▶ _PROVIDED DATA_
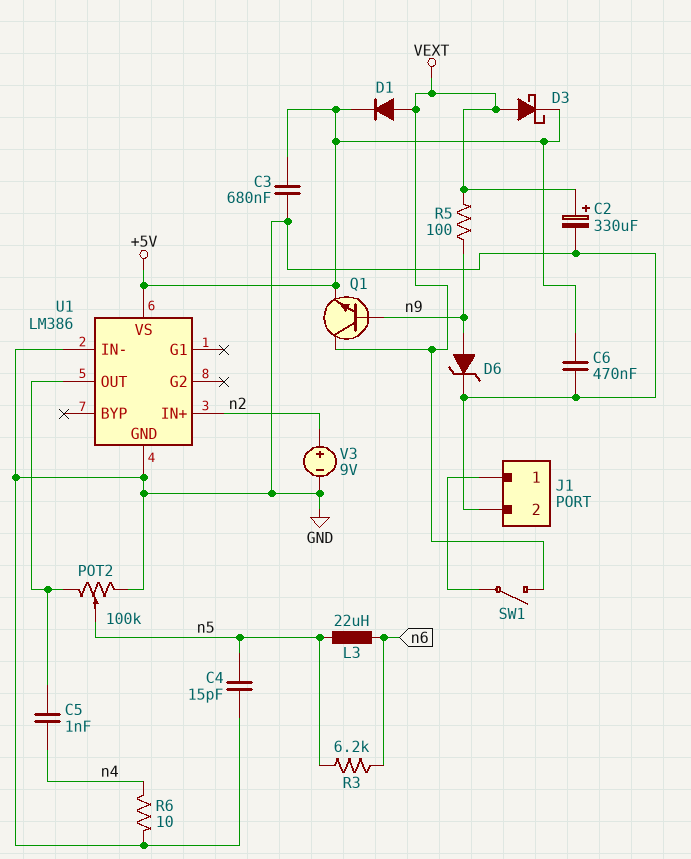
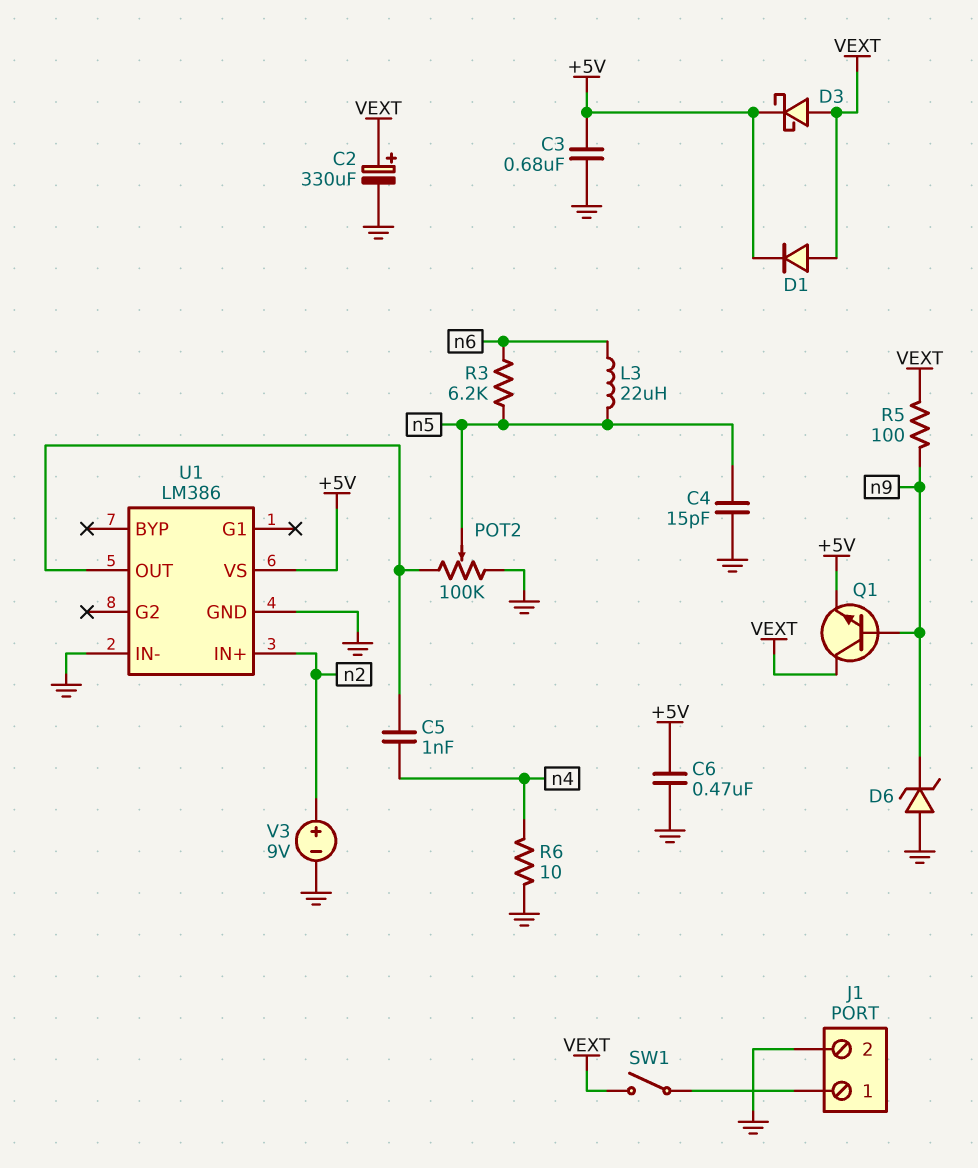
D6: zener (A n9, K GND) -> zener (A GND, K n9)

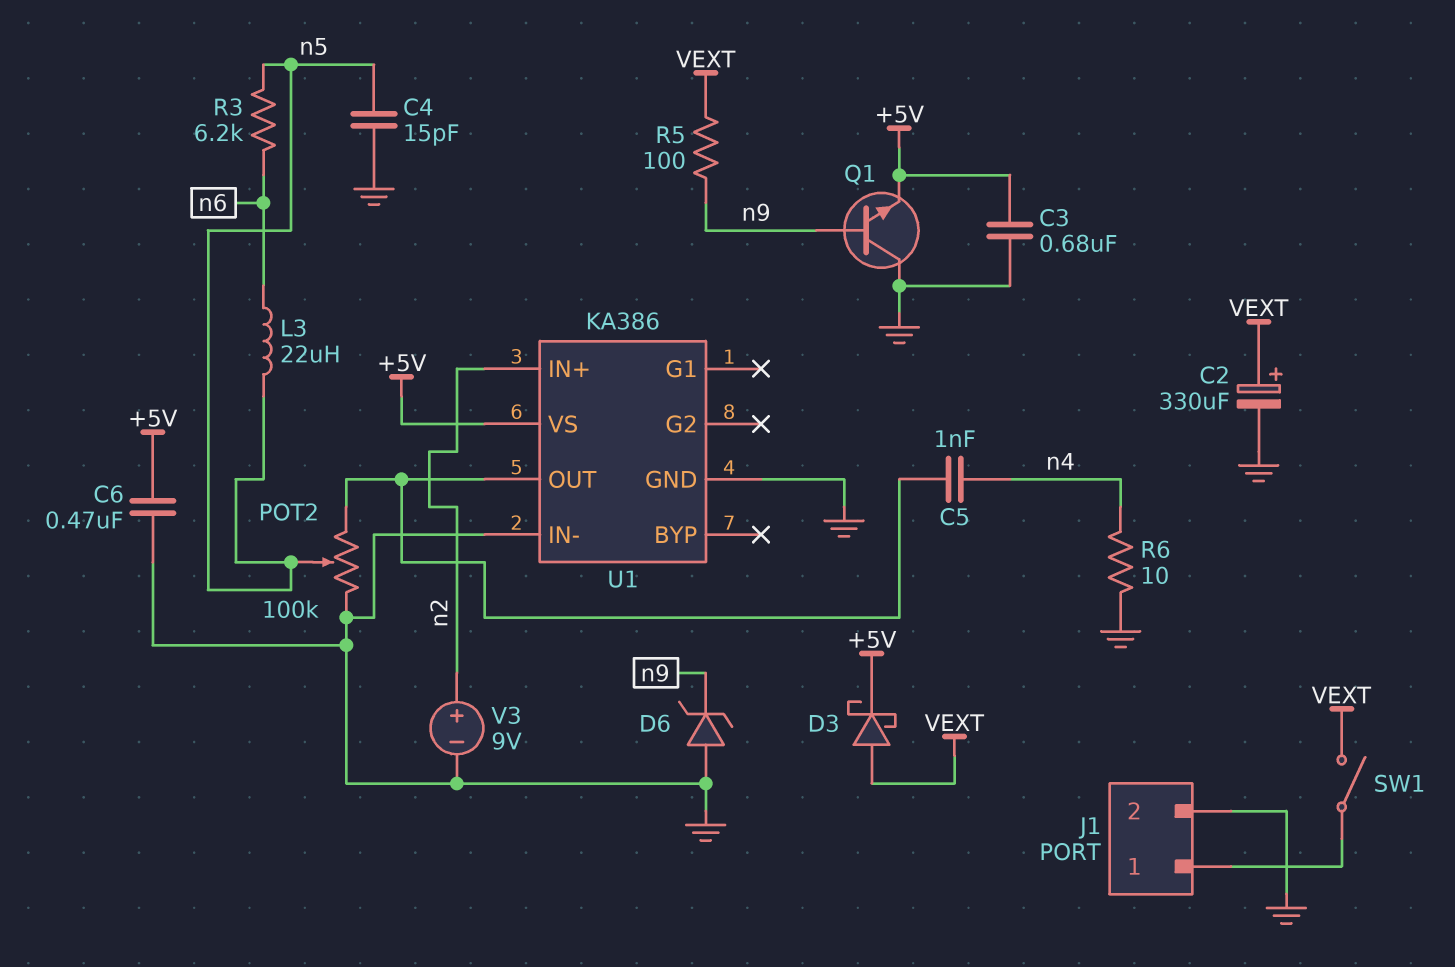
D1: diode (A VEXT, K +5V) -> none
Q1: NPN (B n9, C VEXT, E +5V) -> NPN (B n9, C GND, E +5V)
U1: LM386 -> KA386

* * *

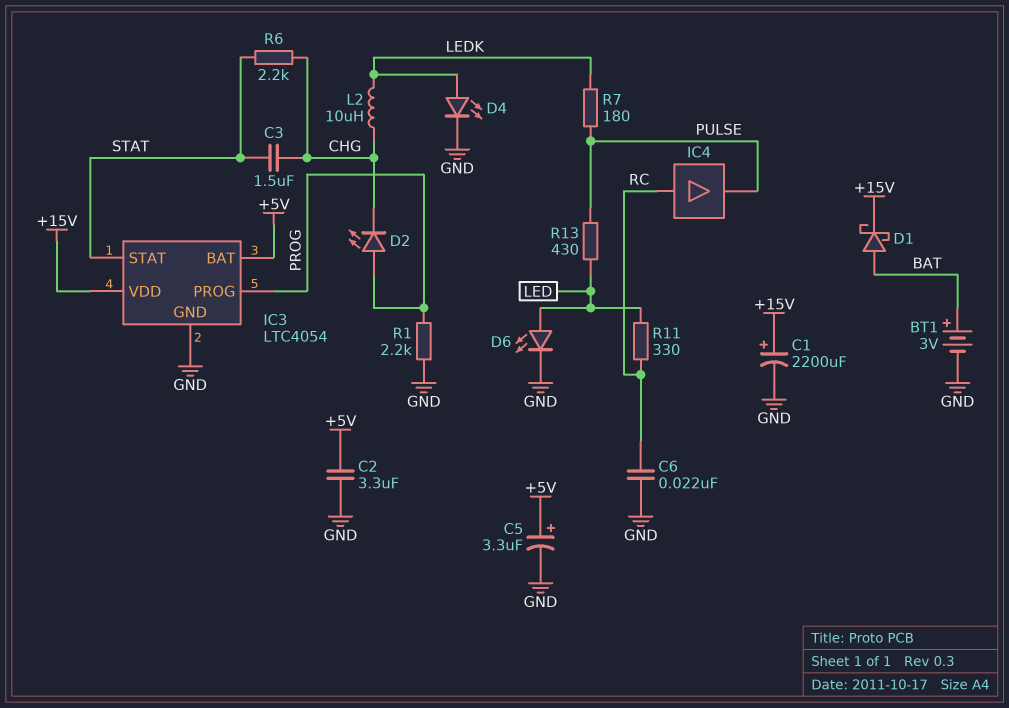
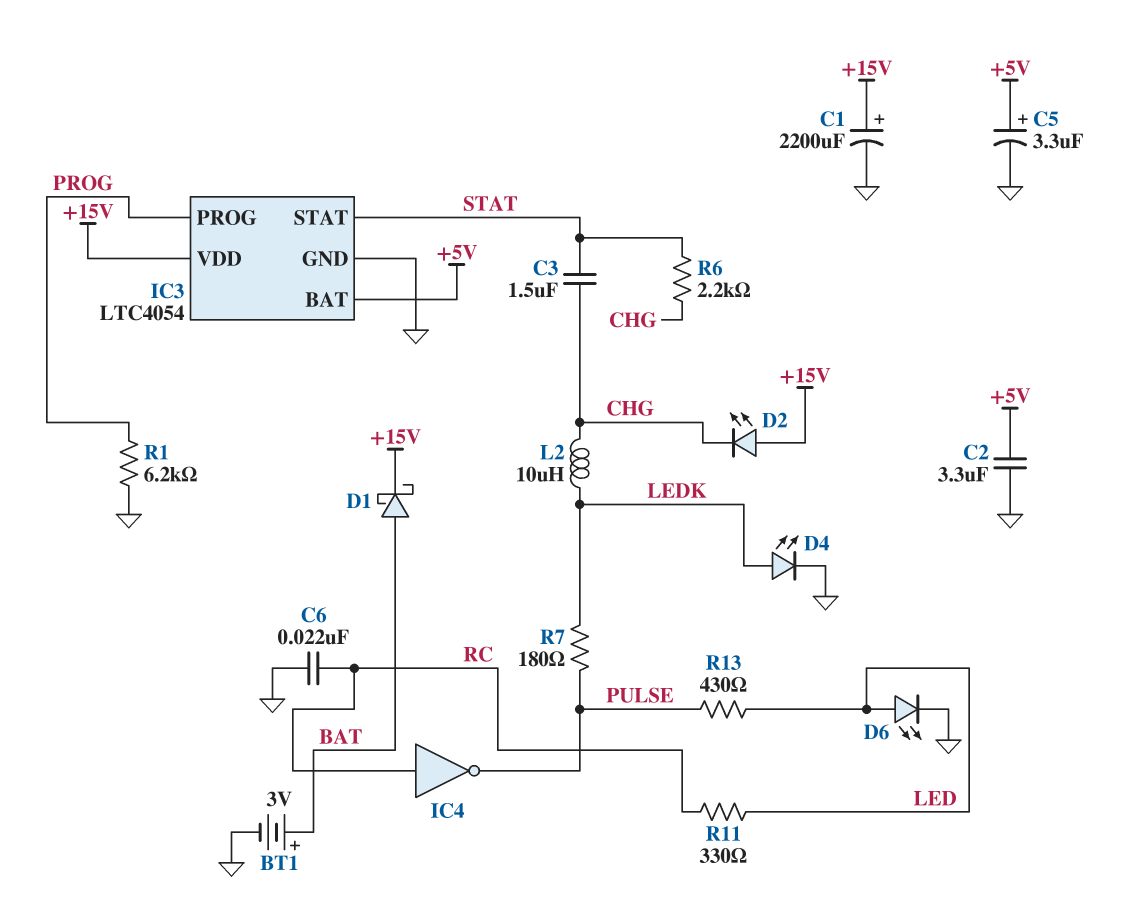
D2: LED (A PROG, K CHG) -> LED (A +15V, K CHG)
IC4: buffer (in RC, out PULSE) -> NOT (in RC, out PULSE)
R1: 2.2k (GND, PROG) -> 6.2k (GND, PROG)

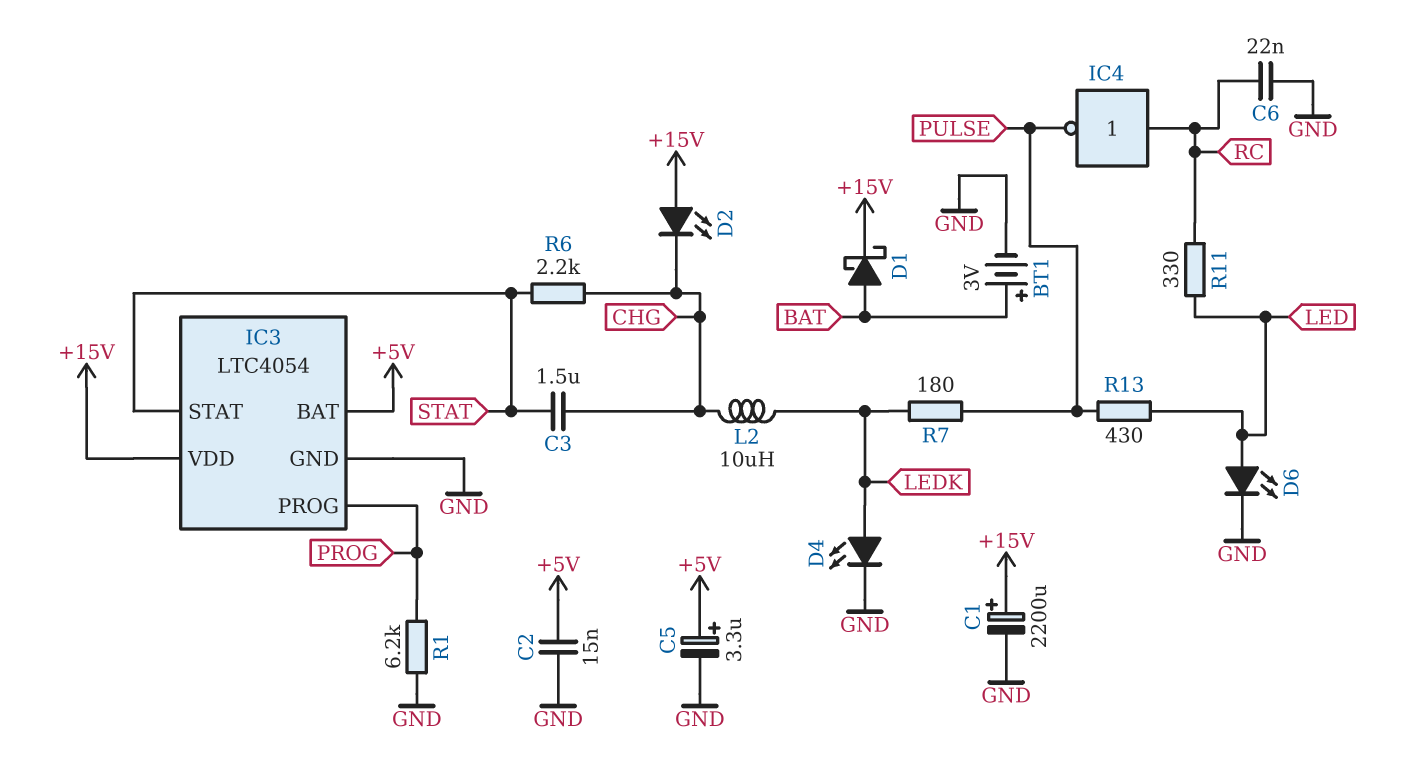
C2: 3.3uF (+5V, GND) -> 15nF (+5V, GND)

▶ _WHAT THE EXERCISE ASKS_
Copy nothing but the lines above that run from the one with "D6: zener (A" to the one with "U1: LM386 -> KA386", ends included; pictures stay out.

▶ _SOLUTION TO THIS EXERCISE_
D6: zener (A n9, K GND) -> zener (A GND, K n9)

D1: diode (A VEXT, K +5V) -> none
Q1: NPN (B n9, C VEXT, E +5V) -> NPN (B n9, C GND, E +5V)
U1: LM386 -> KA386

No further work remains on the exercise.